--- Start DATA ENTRIES ---

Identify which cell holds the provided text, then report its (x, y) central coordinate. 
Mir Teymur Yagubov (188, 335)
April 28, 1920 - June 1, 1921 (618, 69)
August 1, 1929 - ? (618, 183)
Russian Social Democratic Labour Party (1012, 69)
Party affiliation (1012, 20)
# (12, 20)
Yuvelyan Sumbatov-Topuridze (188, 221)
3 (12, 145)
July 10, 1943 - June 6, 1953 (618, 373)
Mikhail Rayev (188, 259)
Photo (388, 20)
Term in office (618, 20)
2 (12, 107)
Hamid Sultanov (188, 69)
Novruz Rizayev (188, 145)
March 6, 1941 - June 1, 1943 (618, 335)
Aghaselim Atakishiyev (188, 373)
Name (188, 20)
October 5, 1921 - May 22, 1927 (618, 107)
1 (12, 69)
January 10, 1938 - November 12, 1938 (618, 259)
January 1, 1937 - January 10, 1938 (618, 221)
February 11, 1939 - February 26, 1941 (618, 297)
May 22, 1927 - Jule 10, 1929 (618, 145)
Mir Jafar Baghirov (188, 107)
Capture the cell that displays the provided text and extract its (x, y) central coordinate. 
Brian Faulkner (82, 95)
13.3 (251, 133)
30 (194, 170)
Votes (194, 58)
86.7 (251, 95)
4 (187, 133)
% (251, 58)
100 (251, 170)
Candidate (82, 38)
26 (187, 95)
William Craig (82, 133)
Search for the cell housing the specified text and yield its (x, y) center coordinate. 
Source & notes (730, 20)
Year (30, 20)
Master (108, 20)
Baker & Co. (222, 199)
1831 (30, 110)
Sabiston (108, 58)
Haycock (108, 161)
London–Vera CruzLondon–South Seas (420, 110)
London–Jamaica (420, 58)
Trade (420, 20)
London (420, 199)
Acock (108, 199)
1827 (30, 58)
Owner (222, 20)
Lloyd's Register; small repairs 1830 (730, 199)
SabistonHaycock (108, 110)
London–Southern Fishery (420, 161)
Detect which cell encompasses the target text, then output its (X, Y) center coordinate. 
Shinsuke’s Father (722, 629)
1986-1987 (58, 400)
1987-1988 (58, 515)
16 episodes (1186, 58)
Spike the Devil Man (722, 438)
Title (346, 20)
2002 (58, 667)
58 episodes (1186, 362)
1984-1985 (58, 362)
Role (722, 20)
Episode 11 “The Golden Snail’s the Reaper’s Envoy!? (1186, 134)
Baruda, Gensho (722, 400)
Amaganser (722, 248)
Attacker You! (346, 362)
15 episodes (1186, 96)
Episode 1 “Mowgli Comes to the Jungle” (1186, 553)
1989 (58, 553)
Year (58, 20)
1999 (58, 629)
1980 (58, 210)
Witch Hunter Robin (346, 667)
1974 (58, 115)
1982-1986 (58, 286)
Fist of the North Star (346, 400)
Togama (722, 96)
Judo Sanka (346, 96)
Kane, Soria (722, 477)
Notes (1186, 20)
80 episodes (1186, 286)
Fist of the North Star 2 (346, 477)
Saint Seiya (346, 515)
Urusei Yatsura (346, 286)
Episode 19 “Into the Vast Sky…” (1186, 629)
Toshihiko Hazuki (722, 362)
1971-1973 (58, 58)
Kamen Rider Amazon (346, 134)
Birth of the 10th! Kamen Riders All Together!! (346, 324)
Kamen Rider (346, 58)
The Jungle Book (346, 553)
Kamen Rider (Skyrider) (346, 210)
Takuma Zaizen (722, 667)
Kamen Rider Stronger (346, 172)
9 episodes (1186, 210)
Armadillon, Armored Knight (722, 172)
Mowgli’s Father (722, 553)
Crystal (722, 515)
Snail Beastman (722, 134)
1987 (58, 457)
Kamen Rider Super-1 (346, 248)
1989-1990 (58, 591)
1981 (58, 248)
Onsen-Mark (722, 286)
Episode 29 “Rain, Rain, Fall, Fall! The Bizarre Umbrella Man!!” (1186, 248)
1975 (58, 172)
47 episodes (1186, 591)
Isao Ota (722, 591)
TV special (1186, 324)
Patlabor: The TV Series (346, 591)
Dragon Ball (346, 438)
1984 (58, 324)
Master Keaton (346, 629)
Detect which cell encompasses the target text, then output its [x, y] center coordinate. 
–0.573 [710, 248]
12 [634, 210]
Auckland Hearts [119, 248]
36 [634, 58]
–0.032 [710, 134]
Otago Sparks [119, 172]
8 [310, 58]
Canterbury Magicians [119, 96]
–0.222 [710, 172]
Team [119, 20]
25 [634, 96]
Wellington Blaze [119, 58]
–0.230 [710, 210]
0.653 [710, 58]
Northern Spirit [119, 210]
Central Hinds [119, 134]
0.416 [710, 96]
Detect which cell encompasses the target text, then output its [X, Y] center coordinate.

--- End DATA ENTRIES ---

WHAT TO WORK ON → Arrange the records as a numbered list, starting with the first line and ending with the line that contains "January 1, 1937 - January 10, 1938 (618, 221)", both included. Leave out any blank lines.

TASK SOLUTION →
1. Identify which cell holds the provided text, then report its (x, y) central coordinate. 
2. Mir Teymur Yagubov (188, 335)
3. April 28, 1920 - June 1, 1921 (618, 69)
4. August 1, 1929 - ? (618, 183)
5. Russian Social Democratic Labour Party (1012, 69)
6. Party affiliation (1012, 20)
7. # (12, 20)
8. Yuvelyan Sumbatov-Topuridze (188, 221)
9. 3 (12, 145)
10. July 10, 1943 - June 6, 1953 (618, 373)
11. Mikhail Rayev (188, 259)
12. Photo (388, 20)
13. Term in office (618, 20)
14. 2 (12, 107)
15. Hamid Sultanov (188, 69)
16. Novruz Rizayev (188, 145)
17. March 6, 1941 - June 1, 1943 (618, 335)
18. Aghaselim Atakishiyev (188, 373)
19. Name (188, 20)
20. October 5, 1921 - May 22, 1927 (618, 107)
21. 1 (12, 69)
22. January 10, 1938 - November 12, 1938 (618, 259)
23. January 1, 1937 - January 10, 1938 (618, 221)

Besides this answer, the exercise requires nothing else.